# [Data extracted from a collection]
·····

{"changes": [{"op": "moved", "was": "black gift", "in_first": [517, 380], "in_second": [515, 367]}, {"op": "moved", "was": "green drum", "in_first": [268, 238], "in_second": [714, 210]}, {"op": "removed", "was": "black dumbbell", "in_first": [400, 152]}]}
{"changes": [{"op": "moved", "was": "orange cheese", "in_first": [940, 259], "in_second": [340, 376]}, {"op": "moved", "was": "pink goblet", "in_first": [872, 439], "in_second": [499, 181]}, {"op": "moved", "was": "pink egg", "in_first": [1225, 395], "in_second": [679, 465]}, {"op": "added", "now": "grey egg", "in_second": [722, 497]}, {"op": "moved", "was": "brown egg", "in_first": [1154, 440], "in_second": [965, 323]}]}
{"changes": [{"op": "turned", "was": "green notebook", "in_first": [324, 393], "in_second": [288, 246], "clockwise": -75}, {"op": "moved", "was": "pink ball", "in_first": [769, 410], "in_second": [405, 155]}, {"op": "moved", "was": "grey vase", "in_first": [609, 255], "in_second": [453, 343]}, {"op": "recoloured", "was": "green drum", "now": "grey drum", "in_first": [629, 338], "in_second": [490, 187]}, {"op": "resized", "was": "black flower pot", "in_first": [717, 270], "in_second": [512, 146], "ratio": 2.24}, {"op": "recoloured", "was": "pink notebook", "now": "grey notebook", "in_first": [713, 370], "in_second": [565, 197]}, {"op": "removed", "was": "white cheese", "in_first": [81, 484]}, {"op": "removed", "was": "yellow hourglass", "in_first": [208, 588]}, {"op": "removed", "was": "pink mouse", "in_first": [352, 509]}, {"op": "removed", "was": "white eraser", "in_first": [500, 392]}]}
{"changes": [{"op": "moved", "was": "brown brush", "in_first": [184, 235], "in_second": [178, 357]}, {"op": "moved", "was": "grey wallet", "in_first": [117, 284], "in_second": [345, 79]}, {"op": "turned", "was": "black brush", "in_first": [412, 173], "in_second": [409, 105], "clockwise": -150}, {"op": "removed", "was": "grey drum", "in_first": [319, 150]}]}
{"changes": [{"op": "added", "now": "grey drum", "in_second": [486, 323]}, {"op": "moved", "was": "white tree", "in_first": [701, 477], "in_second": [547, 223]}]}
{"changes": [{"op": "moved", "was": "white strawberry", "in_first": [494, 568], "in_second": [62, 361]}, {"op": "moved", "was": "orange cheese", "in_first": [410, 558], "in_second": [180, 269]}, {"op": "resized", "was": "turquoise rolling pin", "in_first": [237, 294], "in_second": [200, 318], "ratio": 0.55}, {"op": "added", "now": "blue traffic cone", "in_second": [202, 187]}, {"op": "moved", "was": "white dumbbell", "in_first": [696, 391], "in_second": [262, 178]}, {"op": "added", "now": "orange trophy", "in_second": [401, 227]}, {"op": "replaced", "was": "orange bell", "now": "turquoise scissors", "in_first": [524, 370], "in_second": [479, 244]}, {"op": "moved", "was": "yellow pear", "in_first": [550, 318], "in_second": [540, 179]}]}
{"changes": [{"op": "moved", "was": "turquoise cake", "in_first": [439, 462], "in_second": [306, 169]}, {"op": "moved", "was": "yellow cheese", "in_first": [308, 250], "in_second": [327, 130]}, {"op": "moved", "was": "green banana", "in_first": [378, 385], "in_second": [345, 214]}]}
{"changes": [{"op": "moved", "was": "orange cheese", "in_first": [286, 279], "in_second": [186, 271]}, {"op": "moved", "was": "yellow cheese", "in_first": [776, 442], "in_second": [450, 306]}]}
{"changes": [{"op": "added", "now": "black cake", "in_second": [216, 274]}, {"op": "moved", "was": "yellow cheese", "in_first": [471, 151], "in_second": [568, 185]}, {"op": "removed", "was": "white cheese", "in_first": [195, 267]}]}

·····

# [What to work on]
Which of the lines above hold the string "cake"? Pick each of them out.

# [Written reply]
{"changes": [{"op": "moved", "was": "turquoise cake", "in_first": [439, 462], "in_second": [306, 169]}, {"op": "moved", "was": "yellow cheese", "in_first": [308, 250], "in_second": [327, 130]}, {"op": "moved", "was": "green banana", "in_first": [378, 385], "in_second": [345, 214]}]}
{"changes": [{"op": "added", "now": "black cake", "in_second": [216, 274]}, {"op": "moved", "was": "yellow cheese", "in_first": [471, 151], "in_second": [568, 185]}, {"op": "removed", "was": "white cheese", "in_first": [195, 267]}]}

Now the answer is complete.